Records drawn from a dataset

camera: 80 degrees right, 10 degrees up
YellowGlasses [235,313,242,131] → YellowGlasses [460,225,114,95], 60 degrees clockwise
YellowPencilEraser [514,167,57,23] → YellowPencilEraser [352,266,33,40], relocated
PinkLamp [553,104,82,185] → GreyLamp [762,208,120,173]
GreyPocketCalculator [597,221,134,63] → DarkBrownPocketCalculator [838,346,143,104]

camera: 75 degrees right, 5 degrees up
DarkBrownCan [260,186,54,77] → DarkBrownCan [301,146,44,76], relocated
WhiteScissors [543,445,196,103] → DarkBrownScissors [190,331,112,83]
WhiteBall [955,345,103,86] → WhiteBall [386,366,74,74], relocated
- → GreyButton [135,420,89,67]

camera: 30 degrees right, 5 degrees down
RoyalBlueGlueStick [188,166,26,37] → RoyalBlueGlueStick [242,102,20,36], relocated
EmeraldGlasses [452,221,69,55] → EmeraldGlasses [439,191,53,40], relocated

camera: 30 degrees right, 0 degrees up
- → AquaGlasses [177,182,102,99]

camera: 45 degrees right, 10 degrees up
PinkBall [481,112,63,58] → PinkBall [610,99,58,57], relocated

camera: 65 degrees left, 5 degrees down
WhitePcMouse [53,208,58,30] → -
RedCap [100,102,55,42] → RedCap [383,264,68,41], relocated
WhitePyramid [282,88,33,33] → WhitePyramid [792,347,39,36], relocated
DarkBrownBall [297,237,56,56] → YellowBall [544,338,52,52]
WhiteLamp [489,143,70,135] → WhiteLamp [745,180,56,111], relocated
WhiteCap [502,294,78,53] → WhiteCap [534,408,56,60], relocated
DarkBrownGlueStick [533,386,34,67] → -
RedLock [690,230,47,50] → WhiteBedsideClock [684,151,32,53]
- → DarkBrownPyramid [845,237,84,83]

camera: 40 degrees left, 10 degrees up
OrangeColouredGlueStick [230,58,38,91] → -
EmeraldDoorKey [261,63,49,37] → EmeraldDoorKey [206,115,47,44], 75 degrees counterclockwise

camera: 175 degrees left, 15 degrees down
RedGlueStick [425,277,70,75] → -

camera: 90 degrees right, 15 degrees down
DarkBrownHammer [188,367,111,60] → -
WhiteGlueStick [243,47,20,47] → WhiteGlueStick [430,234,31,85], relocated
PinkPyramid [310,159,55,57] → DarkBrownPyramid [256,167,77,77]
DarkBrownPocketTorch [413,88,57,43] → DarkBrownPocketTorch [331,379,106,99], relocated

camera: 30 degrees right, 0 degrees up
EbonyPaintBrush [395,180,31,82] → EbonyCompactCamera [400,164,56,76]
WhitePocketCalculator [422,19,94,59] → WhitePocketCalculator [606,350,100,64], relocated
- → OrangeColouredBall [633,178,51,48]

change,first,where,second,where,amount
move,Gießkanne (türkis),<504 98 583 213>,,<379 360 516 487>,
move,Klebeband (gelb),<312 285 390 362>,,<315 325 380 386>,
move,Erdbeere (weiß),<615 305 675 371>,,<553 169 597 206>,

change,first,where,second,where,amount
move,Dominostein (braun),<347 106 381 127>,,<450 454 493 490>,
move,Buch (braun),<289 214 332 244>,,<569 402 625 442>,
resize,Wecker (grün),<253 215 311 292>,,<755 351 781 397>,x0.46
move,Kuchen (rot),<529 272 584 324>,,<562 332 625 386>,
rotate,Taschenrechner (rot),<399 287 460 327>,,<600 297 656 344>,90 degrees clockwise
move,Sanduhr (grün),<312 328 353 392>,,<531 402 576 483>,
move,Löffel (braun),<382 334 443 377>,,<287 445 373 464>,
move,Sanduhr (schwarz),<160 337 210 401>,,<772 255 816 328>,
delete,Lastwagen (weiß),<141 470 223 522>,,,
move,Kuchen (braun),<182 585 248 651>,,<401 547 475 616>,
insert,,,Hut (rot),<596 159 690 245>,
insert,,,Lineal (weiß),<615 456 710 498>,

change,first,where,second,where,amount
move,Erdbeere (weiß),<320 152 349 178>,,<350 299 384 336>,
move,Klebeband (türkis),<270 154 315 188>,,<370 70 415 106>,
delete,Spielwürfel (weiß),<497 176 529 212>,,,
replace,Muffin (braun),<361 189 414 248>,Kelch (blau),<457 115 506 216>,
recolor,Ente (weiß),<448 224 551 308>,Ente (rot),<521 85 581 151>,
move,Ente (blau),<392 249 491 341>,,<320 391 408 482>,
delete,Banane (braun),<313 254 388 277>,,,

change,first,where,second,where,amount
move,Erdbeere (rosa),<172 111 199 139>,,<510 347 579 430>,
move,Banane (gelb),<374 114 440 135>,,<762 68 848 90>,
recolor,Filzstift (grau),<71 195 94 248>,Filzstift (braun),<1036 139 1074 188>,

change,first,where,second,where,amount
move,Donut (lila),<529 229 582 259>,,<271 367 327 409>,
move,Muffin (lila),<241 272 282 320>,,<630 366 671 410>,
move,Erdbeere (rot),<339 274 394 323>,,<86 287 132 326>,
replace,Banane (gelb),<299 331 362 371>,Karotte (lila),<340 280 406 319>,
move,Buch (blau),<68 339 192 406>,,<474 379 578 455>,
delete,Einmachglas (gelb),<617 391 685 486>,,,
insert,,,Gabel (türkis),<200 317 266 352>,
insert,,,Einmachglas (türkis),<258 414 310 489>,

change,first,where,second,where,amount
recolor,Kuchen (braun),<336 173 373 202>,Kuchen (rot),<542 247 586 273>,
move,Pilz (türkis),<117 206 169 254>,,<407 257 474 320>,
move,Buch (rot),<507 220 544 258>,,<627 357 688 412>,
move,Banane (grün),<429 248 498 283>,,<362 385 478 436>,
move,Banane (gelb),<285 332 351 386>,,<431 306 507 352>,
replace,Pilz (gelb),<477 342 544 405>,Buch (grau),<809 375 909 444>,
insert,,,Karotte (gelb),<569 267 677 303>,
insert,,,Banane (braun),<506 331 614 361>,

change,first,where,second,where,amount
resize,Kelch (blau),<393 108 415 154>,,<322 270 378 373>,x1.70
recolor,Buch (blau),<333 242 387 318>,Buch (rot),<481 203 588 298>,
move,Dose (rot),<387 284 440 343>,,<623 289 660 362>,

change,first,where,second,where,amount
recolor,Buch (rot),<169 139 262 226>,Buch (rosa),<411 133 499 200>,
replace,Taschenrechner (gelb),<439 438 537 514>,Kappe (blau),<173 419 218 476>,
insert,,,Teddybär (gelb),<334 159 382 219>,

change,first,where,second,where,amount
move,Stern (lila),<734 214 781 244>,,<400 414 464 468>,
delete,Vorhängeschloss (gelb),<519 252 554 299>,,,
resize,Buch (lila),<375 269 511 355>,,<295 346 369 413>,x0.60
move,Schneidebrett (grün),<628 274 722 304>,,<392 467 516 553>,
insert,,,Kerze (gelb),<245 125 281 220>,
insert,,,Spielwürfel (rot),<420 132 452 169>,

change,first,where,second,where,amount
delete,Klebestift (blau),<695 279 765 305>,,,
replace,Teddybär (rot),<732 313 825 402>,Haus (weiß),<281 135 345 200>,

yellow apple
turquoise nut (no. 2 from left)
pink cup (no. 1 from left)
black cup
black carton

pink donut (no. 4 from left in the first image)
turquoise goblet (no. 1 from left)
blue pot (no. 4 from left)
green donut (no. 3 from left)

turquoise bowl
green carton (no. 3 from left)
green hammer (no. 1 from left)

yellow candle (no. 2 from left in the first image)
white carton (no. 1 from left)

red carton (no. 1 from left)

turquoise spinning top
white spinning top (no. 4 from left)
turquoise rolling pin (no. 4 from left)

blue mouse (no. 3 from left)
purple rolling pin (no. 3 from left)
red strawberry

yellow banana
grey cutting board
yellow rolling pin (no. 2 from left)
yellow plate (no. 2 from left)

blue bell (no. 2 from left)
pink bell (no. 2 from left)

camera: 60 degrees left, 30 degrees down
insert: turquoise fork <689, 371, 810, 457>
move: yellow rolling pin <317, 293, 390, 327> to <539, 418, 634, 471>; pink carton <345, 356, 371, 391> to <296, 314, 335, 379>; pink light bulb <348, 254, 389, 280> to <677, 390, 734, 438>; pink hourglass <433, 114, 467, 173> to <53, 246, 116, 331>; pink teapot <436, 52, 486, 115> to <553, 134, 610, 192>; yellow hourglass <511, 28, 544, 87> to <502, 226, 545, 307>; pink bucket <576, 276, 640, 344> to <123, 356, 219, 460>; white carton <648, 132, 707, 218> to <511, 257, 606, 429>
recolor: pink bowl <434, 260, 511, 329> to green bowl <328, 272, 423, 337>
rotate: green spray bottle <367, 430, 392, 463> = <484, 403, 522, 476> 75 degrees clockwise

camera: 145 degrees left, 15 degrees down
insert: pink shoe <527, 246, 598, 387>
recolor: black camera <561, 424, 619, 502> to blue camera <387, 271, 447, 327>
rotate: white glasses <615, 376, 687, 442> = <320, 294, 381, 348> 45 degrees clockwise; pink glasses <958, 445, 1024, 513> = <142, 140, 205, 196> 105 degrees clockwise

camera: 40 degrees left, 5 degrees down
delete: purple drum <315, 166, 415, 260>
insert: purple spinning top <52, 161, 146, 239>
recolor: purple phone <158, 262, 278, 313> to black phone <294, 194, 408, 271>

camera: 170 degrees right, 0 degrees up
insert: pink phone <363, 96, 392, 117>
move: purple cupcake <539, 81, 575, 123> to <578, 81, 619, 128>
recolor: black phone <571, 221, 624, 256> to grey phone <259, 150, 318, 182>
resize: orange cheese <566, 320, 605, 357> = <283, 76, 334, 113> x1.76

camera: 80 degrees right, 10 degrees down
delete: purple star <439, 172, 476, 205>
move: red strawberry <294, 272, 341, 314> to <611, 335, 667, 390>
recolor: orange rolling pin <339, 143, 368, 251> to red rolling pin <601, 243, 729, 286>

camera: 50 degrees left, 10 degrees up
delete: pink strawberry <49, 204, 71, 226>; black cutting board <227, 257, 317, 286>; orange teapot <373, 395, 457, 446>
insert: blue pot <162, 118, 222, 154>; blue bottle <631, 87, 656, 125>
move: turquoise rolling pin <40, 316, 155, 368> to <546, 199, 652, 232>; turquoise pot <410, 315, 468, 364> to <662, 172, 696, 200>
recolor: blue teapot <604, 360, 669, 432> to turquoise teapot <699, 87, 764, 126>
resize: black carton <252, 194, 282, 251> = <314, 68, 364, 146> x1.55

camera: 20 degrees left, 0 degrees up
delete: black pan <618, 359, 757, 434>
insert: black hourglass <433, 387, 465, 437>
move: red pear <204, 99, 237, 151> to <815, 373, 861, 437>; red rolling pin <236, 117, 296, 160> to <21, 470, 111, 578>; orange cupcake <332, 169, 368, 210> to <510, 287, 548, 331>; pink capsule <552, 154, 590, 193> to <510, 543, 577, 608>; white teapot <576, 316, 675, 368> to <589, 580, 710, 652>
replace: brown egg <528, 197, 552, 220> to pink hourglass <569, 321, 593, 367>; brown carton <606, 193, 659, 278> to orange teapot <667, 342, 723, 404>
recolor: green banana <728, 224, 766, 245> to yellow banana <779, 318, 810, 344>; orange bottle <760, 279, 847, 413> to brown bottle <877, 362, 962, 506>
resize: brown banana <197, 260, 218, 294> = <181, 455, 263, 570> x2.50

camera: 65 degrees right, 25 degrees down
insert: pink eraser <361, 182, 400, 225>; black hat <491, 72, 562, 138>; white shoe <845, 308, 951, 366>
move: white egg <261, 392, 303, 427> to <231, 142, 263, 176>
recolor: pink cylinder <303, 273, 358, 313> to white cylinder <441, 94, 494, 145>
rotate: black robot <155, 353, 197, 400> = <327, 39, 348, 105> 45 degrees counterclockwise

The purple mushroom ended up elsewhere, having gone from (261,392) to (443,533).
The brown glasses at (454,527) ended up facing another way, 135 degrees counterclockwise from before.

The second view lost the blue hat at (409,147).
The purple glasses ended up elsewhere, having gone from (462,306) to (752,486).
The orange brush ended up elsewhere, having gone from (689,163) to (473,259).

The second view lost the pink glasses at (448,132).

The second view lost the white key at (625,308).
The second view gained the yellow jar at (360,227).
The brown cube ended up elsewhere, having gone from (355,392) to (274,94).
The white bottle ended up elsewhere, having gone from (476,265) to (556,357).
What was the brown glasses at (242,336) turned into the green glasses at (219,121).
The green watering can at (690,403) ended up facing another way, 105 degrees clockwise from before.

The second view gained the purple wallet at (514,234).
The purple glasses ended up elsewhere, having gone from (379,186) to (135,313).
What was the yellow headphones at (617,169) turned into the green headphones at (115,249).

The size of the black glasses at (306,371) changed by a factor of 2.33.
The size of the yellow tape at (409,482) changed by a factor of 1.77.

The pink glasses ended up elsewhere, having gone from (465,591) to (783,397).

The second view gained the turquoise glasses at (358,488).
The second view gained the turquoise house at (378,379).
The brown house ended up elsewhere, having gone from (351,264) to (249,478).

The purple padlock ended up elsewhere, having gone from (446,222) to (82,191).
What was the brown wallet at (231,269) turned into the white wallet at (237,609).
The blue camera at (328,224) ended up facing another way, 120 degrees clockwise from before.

REQUIRED ACTION:
Will you return exactly the lines above from the one with "YellowGlasses [235,313,242,131] →" down to the one with "PinkLamp [553,104,82,185] →", counting both as part of the range?

EXERCISE SOLUTION:
YellowGlasses [235,313,242,131] → YellowGlasses [460,225,114,95], 60 degrees clockwise
YellowPencilEraser [514,167,57,23] → YellowPencilEraser [352,266,33,40], relocated
PinkLamp [553,104,82,185] → GreyLamp [762,208,120,173]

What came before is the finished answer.